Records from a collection
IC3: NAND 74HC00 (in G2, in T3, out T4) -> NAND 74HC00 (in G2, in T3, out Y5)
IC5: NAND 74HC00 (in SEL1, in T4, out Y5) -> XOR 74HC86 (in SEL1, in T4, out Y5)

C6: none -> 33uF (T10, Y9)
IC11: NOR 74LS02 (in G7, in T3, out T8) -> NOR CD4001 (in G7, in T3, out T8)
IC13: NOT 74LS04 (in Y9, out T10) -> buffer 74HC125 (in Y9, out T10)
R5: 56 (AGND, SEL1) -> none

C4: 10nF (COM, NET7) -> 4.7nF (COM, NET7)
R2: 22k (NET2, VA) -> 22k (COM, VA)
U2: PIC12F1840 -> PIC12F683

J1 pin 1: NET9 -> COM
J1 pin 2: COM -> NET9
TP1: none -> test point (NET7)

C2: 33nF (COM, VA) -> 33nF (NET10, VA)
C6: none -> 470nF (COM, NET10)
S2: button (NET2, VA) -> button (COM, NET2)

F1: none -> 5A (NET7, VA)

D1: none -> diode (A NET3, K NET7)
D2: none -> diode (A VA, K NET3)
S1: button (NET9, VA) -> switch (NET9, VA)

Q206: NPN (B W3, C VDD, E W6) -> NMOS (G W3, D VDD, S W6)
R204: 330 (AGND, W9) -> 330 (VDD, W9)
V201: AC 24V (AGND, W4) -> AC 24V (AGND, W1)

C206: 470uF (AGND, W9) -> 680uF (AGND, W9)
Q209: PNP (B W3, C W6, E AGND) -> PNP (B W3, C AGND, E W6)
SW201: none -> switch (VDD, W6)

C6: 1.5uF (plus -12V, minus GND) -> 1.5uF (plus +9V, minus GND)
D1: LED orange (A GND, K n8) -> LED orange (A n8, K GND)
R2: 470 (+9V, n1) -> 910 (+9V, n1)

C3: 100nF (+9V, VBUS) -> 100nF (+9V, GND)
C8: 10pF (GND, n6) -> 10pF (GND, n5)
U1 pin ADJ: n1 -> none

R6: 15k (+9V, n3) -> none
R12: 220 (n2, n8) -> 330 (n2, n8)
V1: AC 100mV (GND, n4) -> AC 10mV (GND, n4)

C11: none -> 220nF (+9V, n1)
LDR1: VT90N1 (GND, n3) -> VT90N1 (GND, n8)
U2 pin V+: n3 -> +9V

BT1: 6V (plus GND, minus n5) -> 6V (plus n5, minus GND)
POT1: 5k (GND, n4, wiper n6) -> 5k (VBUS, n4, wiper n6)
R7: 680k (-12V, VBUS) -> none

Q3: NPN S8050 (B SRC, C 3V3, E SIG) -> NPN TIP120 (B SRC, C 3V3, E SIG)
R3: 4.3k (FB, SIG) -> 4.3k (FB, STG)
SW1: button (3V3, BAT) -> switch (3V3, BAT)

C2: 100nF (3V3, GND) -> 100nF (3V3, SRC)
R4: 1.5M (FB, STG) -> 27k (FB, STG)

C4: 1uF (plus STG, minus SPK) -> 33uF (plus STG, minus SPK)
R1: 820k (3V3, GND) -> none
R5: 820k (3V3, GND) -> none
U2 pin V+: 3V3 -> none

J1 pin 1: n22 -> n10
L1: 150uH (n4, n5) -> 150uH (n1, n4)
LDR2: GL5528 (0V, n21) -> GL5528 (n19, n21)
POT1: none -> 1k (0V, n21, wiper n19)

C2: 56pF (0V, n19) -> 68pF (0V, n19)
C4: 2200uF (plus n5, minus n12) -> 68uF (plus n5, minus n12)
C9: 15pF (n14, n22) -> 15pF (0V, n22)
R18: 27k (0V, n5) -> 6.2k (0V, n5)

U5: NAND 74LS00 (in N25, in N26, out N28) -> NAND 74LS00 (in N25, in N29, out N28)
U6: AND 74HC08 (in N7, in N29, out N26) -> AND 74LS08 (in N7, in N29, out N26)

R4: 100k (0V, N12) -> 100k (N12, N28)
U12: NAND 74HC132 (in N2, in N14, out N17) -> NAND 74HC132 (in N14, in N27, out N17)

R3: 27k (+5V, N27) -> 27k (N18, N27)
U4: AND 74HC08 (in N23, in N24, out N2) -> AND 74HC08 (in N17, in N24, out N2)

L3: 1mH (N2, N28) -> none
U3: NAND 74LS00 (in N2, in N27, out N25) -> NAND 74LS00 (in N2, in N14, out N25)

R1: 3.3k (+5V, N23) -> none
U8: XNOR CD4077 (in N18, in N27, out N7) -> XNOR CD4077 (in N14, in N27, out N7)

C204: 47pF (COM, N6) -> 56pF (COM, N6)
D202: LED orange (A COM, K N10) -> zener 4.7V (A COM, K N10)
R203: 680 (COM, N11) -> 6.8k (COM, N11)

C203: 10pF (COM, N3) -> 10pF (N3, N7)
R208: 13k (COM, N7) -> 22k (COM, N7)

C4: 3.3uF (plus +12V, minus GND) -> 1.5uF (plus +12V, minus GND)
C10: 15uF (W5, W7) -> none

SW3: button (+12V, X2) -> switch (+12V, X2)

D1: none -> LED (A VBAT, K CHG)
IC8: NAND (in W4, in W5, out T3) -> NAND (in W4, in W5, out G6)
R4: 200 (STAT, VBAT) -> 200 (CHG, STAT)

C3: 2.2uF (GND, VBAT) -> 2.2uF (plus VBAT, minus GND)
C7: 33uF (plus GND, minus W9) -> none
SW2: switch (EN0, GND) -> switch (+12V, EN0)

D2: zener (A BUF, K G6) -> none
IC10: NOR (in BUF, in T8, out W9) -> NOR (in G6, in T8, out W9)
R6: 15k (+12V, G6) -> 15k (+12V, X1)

> _Exercise description_
In the entries above, find each line with "minus" and copy it.

> _Solution to the problem_
C6: 1.5uF (plus -12V, minus GND) -> 1.5uF (plus +9V, minus GND)
BT1: 6V (plus GND, minus n5) -> 6V (plus n5, minus GND)
C4: 1uF (plus STG, minus SPK) -> 33uF (plus STG, minus SPK)
C4: 2200uF (plus n5, minus n12) -> 68uF (plus n5, minus n12)
C4: 3.3uF (plus +12V, minus GND) -> 1.5uF (plus +12V, minus GND)
C3: 2.2uF (GND, VBAT) -> 2.2uF (plus VBAT, minus GND)
C7: 33uF (plus GND, minus W9) -> none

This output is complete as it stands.